___ Dataset

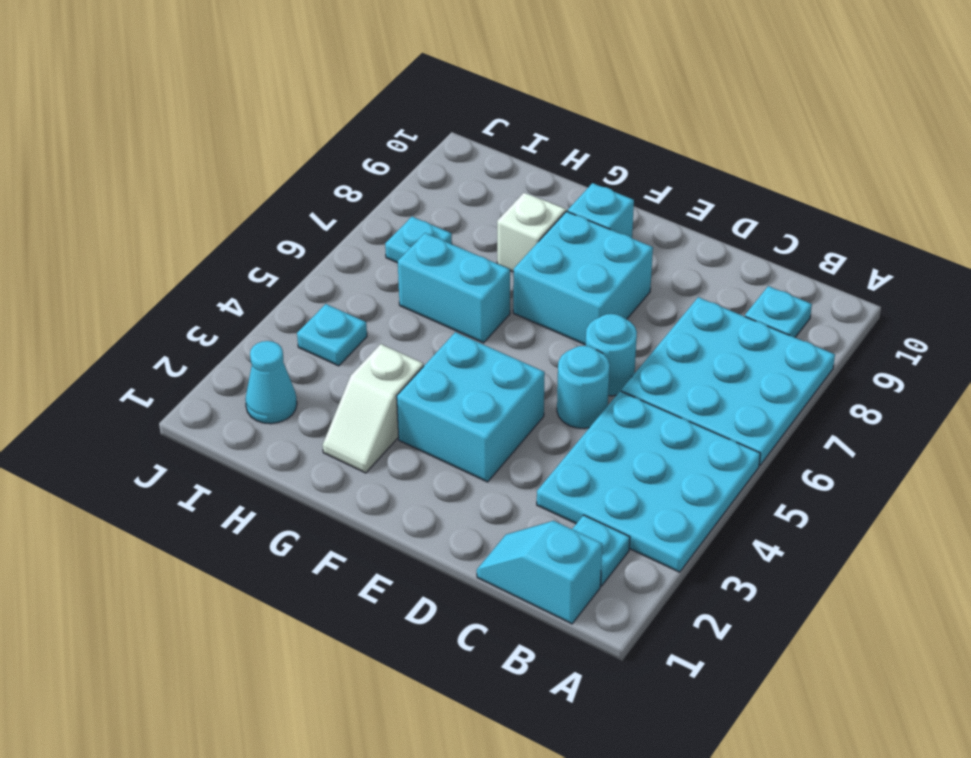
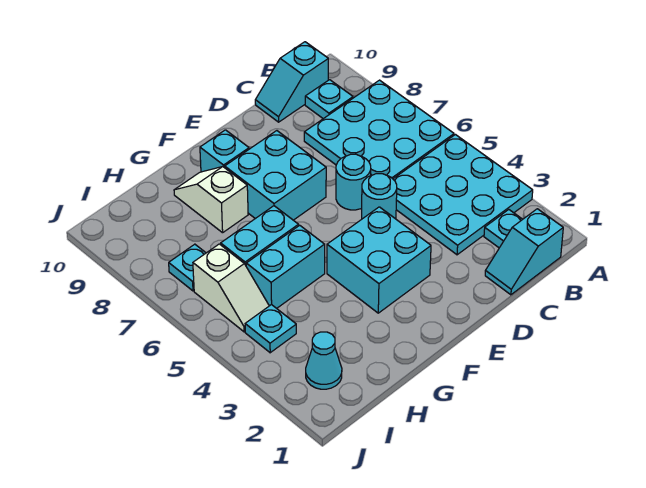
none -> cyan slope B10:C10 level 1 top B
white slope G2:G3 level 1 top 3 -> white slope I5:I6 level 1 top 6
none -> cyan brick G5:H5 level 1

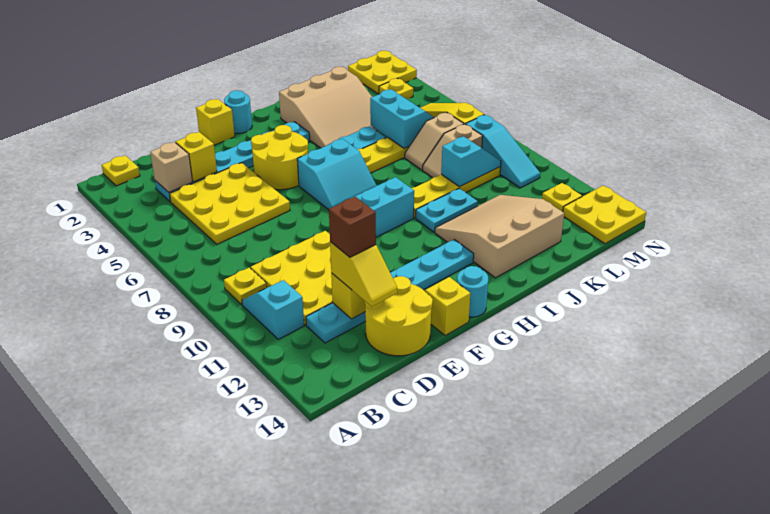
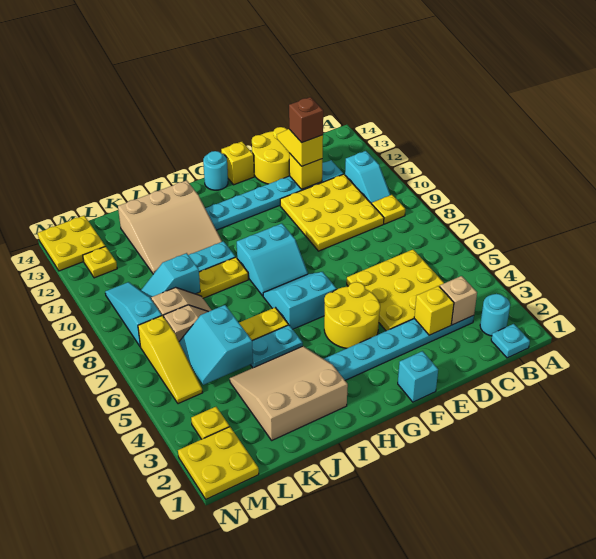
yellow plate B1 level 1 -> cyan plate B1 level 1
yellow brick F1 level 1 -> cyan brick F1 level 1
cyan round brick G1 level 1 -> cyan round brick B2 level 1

______

- **Task item**: Word for word, give the listing above again, but drop any pictures.

- **Finished task**:
none -> cyan slope B10:C10 level 1 top B
white slope G2:G3 level 1 top 3 -> white slope I5:I6 level 1 top 6
none -> cyan brick G5:H5 level 1

yellow plate B1 level 1 -> cyan plate B1 level 1
yellow brick F1 level 1 -> cyan brick F1 level 1
cyan round brick G1 level 1 -> cyan round brick B2 level 1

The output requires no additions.